> _Détails de la tâche_
Relevez chaque ligne des enregistrements où figure le mot « kern ».

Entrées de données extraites
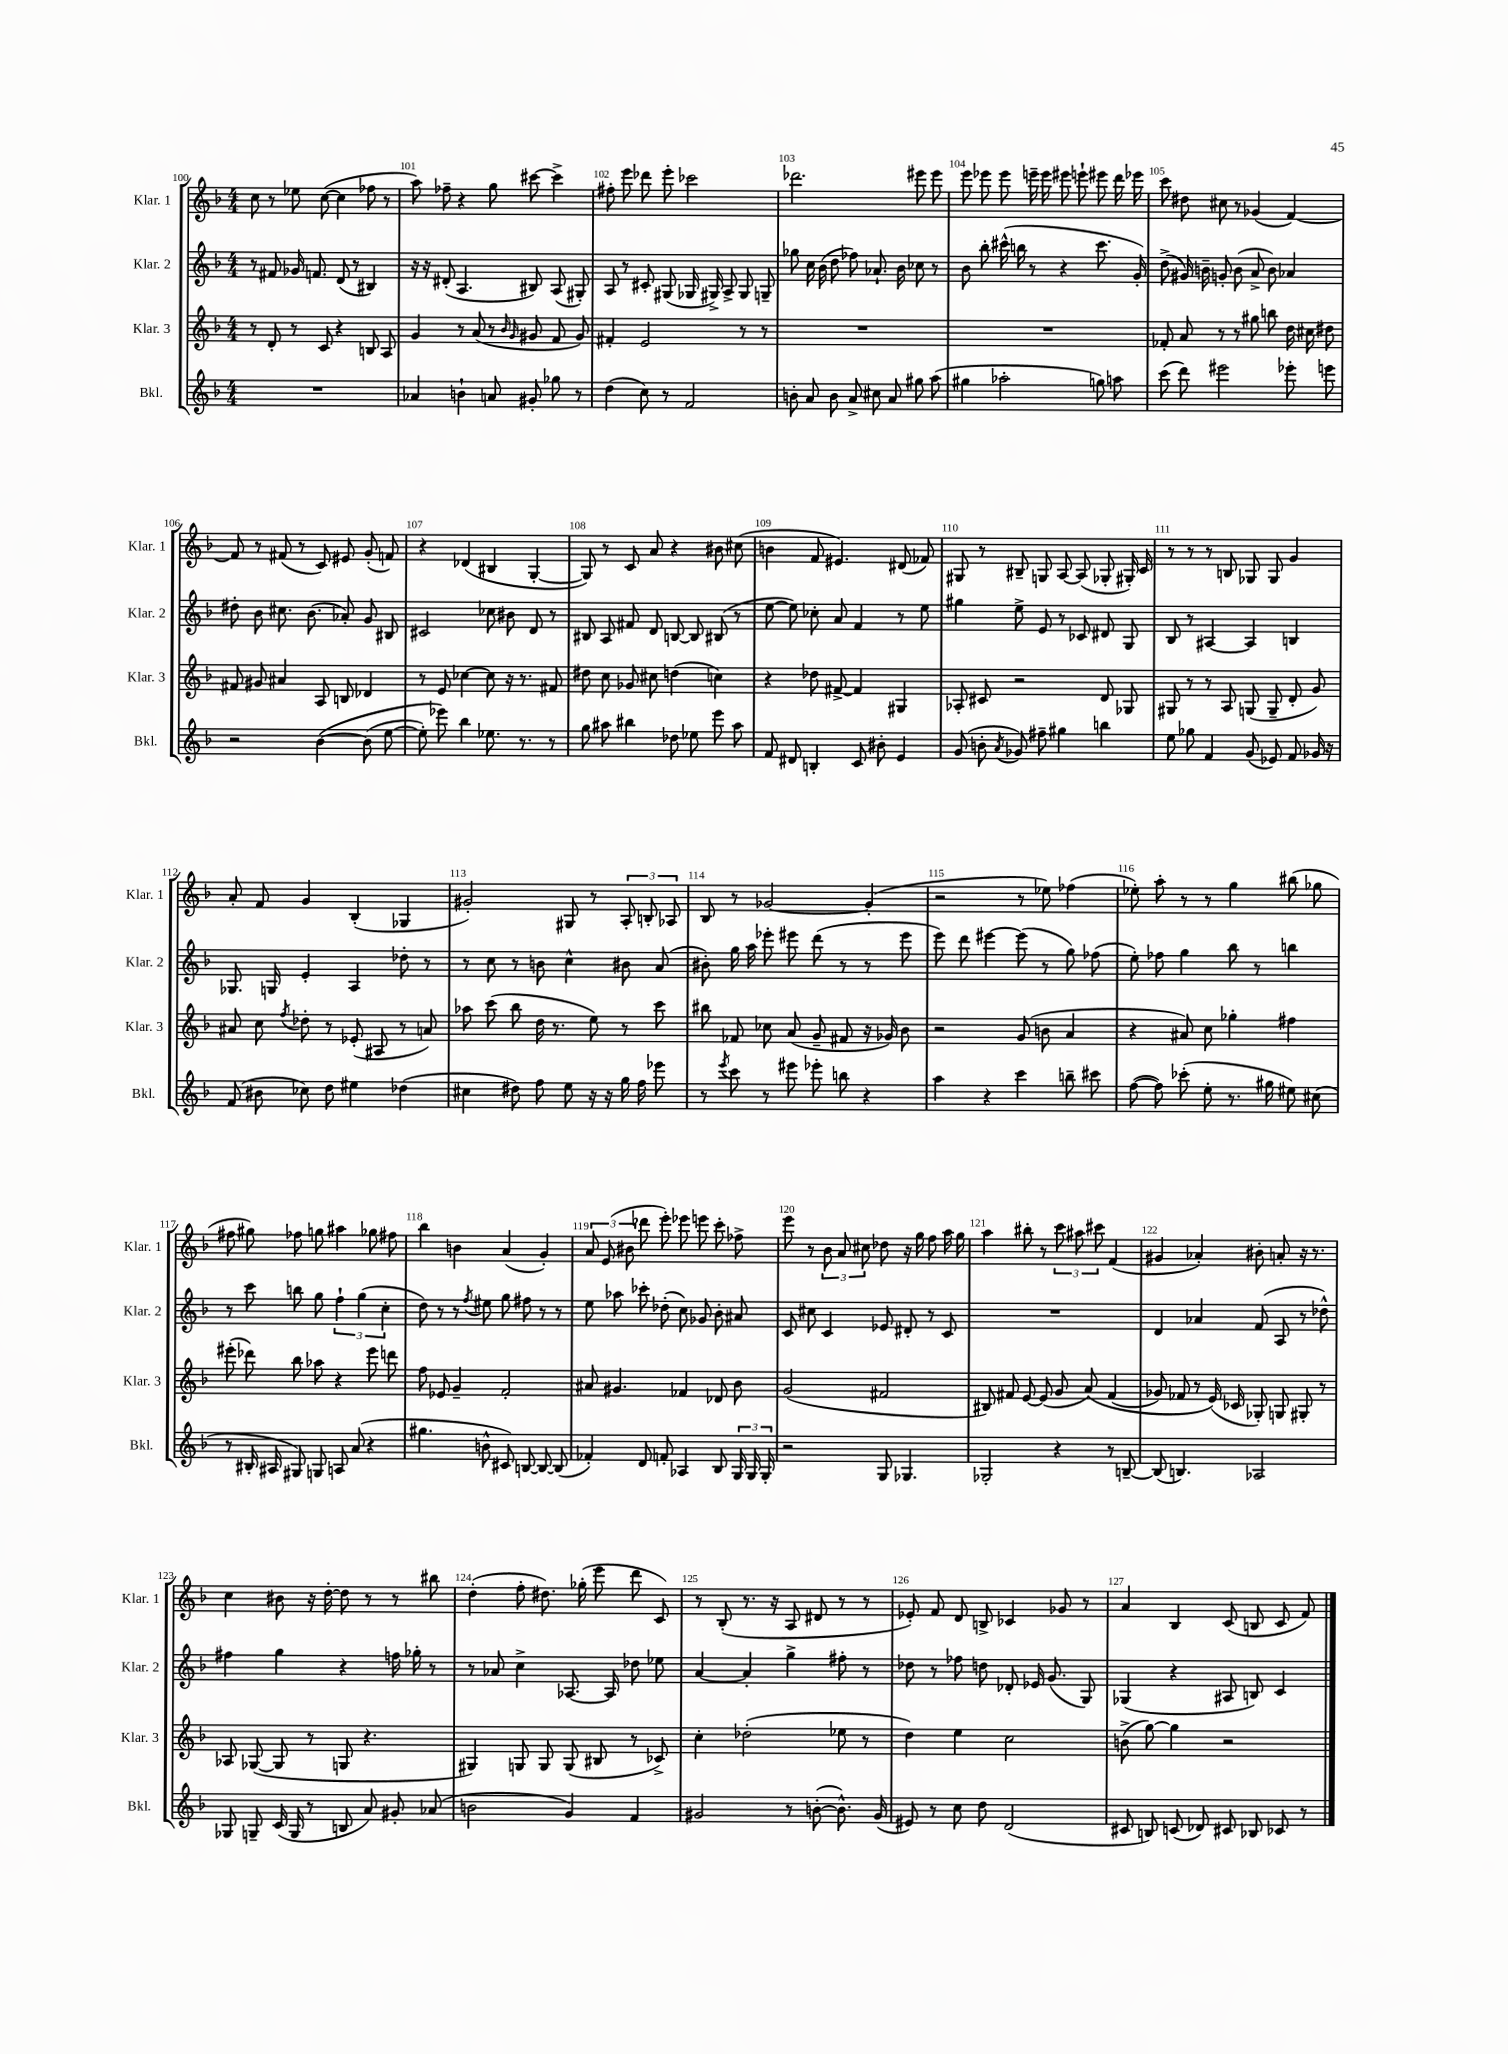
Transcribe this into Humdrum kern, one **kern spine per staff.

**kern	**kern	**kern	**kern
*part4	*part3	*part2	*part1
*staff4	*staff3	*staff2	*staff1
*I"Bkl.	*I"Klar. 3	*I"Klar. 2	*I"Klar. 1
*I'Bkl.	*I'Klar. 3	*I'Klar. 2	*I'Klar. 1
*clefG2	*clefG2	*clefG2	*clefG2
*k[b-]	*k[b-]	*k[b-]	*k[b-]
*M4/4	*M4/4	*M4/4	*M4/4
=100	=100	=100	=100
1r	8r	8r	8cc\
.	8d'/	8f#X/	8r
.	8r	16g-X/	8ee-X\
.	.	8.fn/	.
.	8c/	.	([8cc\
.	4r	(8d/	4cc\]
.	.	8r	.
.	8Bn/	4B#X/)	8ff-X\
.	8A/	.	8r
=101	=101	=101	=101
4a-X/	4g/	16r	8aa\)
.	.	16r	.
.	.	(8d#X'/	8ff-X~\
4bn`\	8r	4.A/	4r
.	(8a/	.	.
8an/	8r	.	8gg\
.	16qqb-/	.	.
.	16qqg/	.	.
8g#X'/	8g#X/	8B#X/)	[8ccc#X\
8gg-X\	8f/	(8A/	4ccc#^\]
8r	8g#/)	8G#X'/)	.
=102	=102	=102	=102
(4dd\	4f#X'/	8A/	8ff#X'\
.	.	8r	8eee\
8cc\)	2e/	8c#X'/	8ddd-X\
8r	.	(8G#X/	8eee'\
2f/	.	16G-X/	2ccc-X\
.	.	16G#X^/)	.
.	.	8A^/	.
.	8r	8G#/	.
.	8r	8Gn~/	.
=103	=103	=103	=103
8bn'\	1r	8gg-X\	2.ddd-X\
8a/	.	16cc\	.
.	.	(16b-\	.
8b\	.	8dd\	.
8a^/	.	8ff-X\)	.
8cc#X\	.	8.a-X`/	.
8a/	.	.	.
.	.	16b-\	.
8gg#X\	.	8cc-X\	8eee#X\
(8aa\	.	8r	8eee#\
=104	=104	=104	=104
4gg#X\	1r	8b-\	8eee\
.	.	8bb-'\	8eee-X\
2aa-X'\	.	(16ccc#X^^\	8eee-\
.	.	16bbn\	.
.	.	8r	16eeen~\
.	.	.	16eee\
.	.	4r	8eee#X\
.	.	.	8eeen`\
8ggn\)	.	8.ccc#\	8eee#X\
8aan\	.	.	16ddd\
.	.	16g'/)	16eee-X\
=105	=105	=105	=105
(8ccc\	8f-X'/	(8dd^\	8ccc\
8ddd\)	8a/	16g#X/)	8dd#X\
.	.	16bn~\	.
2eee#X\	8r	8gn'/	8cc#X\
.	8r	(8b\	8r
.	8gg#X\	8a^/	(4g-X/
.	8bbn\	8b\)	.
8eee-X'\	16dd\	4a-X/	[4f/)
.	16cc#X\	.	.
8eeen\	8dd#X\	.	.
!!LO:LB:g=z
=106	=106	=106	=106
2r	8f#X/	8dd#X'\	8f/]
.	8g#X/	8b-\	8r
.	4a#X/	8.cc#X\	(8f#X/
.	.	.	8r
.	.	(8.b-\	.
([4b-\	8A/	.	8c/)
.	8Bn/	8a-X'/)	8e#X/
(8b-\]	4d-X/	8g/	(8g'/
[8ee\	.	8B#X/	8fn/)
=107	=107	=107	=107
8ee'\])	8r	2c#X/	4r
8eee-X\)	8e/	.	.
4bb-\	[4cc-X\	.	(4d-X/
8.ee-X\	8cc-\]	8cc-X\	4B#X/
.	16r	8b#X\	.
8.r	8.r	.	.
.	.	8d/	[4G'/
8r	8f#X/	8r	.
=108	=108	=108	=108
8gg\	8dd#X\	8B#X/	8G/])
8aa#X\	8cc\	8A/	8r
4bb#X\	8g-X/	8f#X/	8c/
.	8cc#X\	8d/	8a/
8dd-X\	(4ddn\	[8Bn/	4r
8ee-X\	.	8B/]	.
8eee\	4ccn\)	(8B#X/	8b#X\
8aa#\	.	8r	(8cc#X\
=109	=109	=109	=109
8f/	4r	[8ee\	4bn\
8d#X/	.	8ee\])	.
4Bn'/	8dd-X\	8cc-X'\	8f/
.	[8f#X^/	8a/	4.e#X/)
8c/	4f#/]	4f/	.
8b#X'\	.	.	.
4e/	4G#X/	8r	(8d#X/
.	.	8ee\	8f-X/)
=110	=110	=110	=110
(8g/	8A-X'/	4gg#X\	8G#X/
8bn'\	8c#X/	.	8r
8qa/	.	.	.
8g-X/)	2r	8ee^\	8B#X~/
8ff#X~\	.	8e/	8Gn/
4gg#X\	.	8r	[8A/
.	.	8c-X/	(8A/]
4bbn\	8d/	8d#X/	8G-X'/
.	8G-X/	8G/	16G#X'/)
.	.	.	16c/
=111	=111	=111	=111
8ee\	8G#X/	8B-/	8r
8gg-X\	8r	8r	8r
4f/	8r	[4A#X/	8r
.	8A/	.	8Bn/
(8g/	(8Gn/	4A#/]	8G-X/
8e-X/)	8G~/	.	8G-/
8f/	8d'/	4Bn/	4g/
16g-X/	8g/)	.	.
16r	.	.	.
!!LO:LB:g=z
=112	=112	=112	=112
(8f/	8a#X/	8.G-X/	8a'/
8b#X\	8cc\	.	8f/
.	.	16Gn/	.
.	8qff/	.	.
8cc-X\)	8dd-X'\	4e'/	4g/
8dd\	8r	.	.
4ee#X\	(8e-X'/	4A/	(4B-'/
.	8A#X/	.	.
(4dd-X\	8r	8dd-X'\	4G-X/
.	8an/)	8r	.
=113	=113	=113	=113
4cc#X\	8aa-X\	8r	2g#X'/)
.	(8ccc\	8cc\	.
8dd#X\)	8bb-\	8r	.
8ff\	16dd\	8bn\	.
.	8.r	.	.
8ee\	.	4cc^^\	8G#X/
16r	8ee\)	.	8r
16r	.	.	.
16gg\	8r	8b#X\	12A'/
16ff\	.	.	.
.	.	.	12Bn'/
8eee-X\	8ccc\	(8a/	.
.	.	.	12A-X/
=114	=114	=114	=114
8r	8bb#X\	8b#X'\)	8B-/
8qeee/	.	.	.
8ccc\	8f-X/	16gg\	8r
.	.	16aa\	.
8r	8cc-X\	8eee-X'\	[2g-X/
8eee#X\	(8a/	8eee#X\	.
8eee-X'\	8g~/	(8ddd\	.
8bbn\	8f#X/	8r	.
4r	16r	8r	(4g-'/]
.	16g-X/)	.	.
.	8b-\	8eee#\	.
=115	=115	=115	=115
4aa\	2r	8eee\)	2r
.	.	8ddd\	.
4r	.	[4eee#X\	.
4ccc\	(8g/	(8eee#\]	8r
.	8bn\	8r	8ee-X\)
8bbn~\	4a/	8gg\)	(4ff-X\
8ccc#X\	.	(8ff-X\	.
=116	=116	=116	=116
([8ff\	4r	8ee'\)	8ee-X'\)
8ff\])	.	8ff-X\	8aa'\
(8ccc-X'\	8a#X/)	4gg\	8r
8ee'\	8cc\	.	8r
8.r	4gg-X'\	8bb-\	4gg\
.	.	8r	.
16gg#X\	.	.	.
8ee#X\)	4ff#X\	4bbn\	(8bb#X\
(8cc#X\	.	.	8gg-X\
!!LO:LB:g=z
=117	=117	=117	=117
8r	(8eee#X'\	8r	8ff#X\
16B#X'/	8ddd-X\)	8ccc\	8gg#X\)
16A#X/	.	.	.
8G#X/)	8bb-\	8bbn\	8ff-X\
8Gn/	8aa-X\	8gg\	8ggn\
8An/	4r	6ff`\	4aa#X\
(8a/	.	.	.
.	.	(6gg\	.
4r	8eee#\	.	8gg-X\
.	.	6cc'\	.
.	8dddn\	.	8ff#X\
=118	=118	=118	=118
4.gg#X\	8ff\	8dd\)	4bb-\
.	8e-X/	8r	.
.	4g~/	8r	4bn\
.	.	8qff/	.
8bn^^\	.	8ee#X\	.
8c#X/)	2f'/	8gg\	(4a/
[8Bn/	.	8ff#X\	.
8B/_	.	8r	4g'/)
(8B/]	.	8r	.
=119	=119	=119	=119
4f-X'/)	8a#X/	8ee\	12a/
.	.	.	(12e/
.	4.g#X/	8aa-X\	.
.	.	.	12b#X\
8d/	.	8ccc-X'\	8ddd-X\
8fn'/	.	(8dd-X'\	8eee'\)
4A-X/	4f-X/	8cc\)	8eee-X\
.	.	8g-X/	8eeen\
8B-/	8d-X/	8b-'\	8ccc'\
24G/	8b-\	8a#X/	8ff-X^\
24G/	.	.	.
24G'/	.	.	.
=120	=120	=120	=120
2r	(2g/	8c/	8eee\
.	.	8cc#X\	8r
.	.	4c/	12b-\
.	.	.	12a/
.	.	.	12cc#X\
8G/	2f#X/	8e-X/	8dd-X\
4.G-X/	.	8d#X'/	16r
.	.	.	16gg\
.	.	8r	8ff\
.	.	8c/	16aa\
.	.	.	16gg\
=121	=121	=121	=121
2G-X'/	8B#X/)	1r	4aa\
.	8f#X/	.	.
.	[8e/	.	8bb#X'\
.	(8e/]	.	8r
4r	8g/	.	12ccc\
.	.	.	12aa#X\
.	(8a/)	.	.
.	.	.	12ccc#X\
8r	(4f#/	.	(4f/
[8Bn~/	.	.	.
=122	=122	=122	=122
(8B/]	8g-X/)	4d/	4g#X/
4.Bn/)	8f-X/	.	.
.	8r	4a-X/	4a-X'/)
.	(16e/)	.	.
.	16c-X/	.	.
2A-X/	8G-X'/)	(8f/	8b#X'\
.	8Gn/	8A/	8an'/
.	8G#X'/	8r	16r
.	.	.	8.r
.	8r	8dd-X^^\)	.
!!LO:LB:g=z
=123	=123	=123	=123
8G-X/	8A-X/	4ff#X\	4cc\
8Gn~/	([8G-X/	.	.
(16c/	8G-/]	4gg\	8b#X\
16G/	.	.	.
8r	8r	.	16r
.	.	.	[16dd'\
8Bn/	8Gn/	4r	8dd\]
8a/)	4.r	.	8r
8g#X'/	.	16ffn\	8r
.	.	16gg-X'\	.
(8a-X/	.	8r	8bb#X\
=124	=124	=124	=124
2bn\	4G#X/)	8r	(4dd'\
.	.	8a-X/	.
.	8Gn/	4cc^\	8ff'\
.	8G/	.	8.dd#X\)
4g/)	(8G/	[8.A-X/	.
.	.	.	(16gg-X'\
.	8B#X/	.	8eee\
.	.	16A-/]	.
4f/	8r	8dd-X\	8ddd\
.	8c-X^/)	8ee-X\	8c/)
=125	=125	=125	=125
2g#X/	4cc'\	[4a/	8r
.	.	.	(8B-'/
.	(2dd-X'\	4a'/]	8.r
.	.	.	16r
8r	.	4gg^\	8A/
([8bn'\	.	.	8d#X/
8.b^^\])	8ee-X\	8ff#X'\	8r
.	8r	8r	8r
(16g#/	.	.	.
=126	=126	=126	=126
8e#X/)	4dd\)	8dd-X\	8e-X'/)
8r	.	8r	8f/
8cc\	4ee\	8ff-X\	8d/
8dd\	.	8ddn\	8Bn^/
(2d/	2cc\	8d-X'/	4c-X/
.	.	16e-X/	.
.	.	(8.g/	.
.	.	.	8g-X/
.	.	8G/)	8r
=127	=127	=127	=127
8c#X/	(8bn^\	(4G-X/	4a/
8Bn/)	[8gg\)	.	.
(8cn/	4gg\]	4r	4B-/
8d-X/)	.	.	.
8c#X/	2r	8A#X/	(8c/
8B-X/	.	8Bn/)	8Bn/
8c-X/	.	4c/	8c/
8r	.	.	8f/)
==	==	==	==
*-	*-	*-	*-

> _Résultat de la tâche_
Transcribe this into Humdrum kern, one **kern spine per staff.
**kern	**kern	**kern	**kern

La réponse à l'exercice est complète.